Problem to work on = Only one stretch of the records below is wanted: the lines from the one holding "D3: LED (A n3, K COM) -> LED (A n9, K COM)" through the one holding "D4: diode 1N914". Return it exactly, both ends included.

::: Given data :::

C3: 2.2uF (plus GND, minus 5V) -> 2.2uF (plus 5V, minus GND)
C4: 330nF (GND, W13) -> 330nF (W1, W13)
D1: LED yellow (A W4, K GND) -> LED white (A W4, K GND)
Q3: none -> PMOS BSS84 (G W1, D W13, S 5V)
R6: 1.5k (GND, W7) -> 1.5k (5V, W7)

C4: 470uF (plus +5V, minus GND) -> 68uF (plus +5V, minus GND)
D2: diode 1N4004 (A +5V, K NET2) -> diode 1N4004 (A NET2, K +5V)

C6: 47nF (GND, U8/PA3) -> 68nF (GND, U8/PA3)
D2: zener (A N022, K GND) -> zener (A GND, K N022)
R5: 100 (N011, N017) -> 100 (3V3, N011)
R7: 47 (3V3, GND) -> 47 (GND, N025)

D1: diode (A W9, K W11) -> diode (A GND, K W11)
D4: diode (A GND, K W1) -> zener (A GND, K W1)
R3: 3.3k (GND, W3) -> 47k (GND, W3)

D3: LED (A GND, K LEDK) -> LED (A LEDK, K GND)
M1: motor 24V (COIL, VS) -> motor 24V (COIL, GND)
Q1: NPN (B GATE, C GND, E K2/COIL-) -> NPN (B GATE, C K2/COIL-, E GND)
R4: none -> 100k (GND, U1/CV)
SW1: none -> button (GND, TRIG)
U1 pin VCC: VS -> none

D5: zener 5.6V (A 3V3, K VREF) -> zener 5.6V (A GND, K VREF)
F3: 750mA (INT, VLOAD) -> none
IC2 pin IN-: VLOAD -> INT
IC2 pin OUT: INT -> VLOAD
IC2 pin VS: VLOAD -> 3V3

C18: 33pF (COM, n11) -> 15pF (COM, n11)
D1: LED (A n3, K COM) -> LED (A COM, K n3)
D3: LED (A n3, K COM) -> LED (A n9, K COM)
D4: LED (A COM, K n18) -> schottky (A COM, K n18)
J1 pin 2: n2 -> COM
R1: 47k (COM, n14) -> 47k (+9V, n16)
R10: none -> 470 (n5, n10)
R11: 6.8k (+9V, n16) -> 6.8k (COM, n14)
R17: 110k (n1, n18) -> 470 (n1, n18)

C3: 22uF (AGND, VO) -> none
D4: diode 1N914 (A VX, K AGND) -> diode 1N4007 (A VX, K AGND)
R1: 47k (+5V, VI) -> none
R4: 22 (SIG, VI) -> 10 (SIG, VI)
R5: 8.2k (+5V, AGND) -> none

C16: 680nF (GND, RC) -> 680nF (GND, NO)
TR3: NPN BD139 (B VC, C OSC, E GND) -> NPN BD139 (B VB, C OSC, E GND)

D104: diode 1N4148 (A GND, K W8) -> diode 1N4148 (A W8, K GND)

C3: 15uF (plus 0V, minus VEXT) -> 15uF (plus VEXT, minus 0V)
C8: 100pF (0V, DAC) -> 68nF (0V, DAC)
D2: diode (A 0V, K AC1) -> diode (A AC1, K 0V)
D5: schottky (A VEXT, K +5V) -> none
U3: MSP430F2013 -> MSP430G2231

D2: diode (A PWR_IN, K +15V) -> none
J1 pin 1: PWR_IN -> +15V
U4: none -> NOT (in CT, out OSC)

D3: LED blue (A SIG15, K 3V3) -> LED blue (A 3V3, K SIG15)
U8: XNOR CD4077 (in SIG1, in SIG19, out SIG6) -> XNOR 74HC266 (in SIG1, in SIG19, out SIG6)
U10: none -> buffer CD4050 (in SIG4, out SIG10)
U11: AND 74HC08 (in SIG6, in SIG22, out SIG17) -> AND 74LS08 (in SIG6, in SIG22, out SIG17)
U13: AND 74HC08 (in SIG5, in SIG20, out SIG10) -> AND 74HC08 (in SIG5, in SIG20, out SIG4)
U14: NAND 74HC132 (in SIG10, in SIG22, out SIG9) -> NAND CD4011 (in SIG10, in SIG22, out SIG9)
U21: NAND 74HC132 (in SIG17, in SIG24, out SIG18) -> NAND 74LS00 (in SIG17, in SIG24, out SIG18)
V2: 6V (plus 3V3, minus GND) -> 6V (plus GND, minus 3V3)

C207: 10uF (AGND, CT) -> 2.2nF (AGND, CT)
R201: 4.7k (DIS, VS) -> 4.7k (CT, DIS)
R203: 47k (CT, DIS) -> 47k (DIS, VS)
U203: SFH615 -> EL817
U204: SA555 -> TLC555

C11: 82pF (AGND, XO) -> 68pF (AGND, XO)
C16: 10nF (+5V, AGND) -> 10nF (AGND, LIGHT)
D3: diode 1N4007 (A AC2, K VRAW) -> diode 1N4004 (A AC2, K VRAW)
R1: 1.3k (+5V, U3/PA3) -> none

:::

Result below =
D3: LED (A n3, K COM) -> LED (A n9, K COM)
D4: LED (A COM, K n18) -> schottky (A COM, K n18)
J1 pin 2: n2 -> COM
R1: 47k (COM, n14) -> 47k (+9V, n16)
R10: none -> 470 (n5, n10)
R11: 6.8k (+9V, n16) -> 6.8k (COM, n14)
R17: 110k (n1, n18) -> 470 (n1, n18)

C3: 22uF (AGND, VO) -> none
D4: diode 1N914 (A VX, K AGND) -> diode 1N4007 (A VX, K AGND)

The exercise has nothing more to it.